#### [Saved data entries]
=== Section Start ===
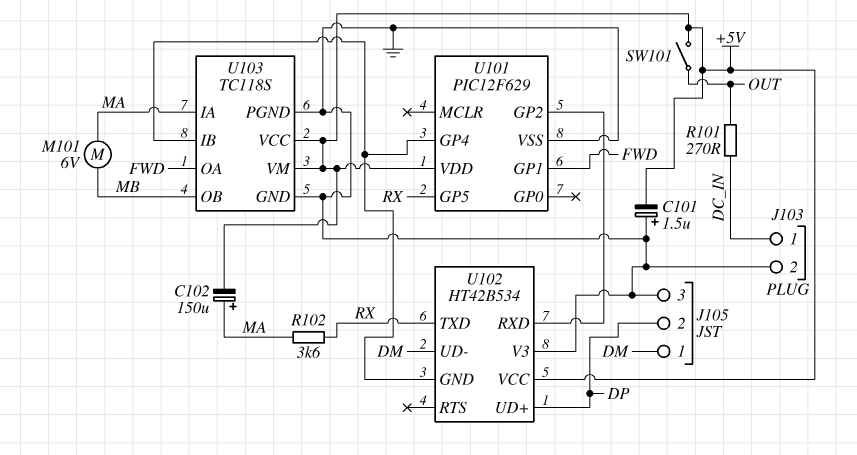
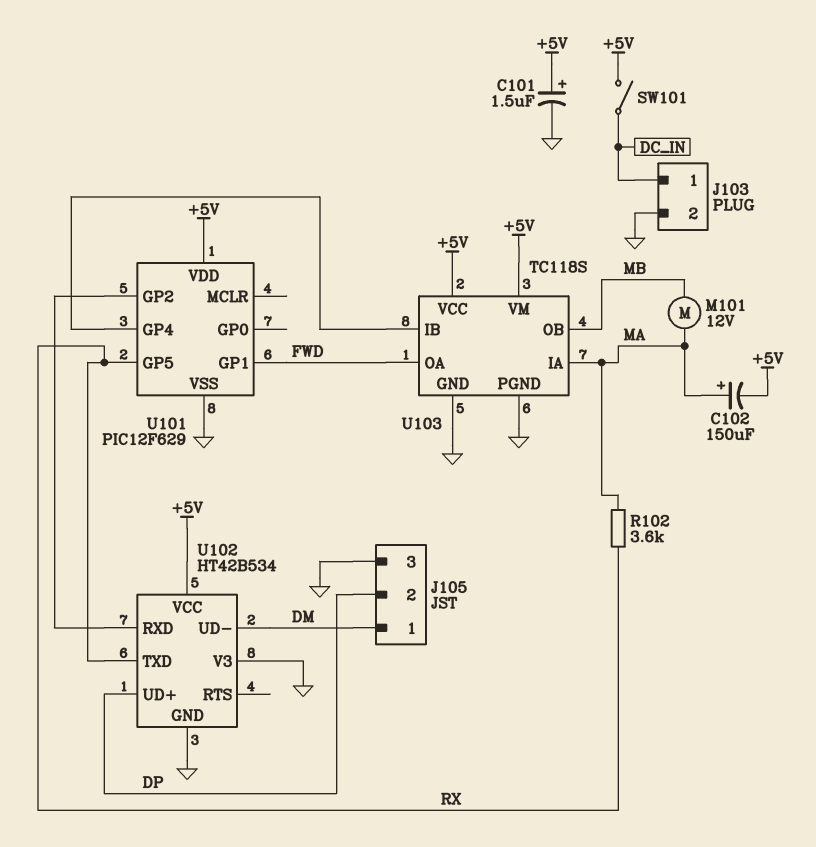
C101: 1.5uF (plus GND, minus +5V) -> 1.5uF (plus +5V, minus GND)
M101: motor 6V (MA, MB) -> motor 12V (MA, MB)
R101: 270 (DC_IN, OUT) -> none
SW101: switch (+5V, OUT) -> switch (+5V, DC_IN)
U102 pin GND: U101/GP4 -> GND

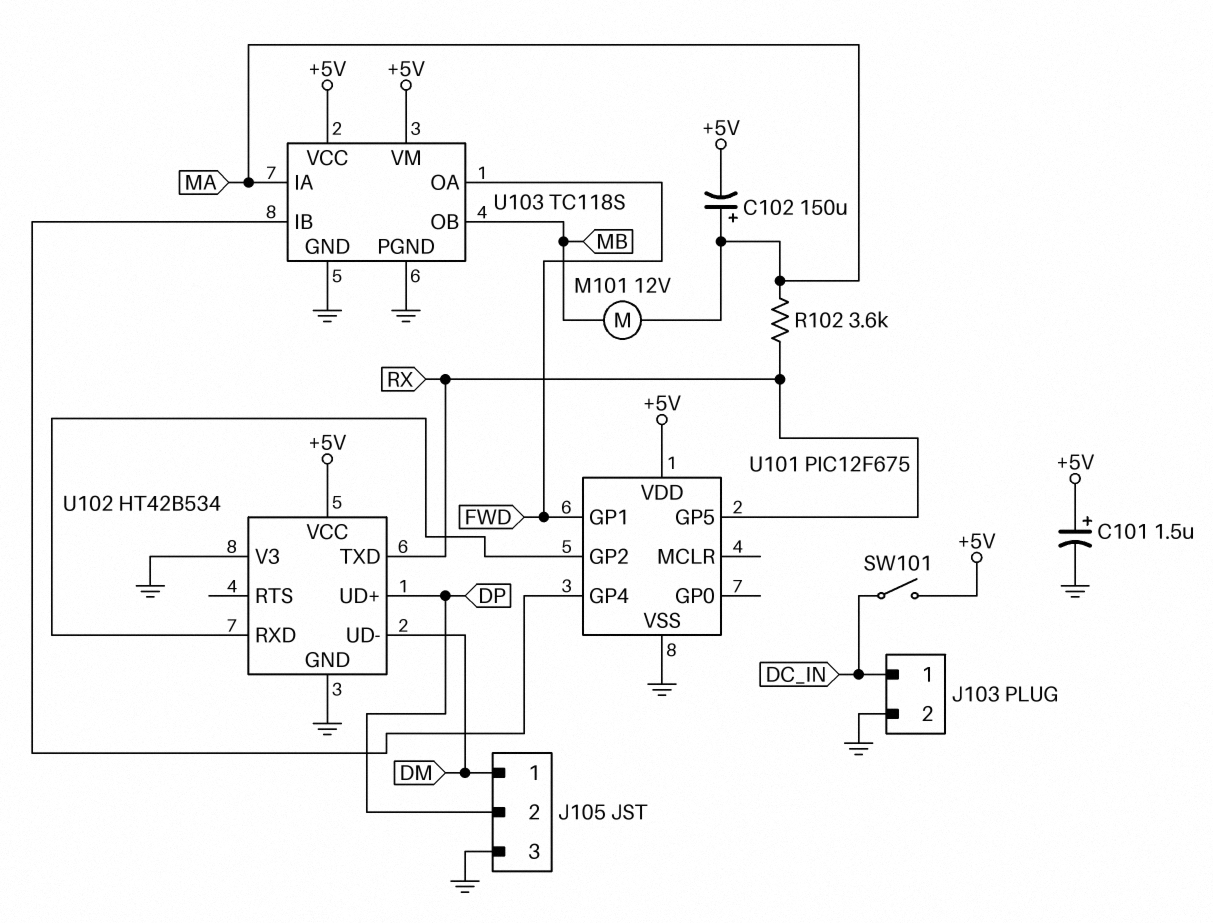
U101: PIC12F629 -> PIC12F675

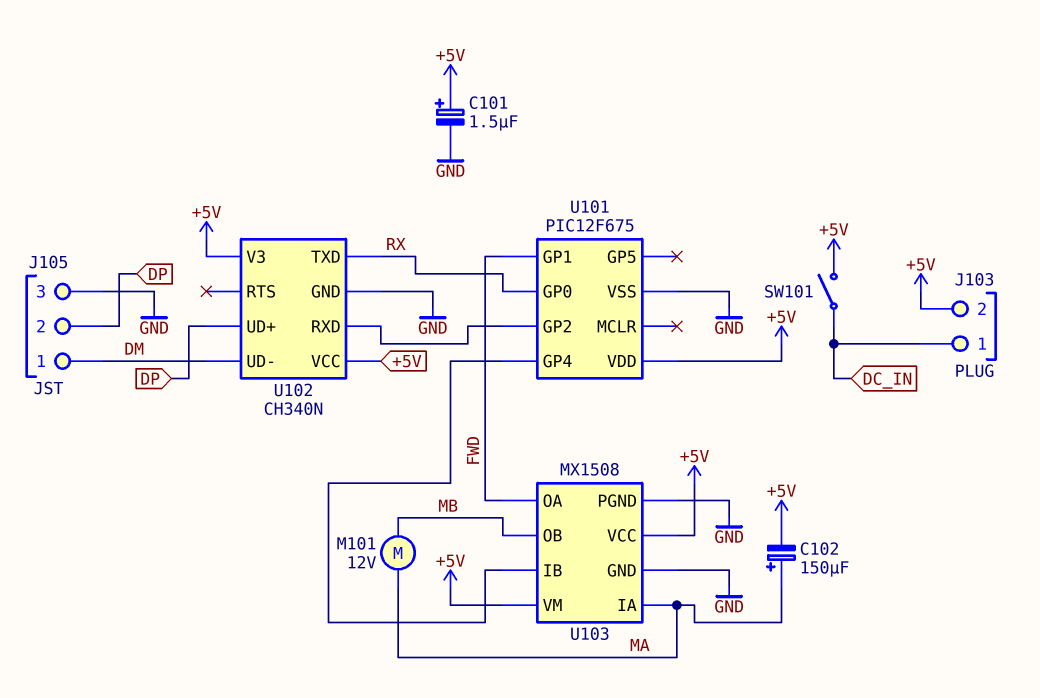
J103 pin 2: GND -> +5V
R102: 3.6k (MA, RX) -> none
U101 pin GP0: none -> RX
U101 pin GP5: RX -> none
U102: HT42B534 -> CH340N
U102 pin V3: GND -> +5V
U103: TC118S -> MX1508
=== Section End ===
#### [Work instructions]
Copy out the data above exactly, except the pictures.

#### [Written solution]
C101: 1.5uF (plus GND, minus +5V) -> 1.5uF (plus +5V, minus GND)
M101: motor 6V (MA, MB) -> motor 12V (MA, MB)
R101: 270 (DC_IN, OUT) -> none
SW101: switch (+5V, OUT) -> switch (+5V, DC_IN)
U102 pin GND: U101/GP4 -> GND

U101: PIC12F629 -> PIC12F675

J103 pin 2: GND -> +5V
R102: 3.6k (MA, RX) -> none
U101 pin GP0: none -> RX
U101 pin GP5: RX -> none
U102: HT42B534 -> CH340N
U102 pin V3: GND -> +5V
U103: TC118S -> MX1508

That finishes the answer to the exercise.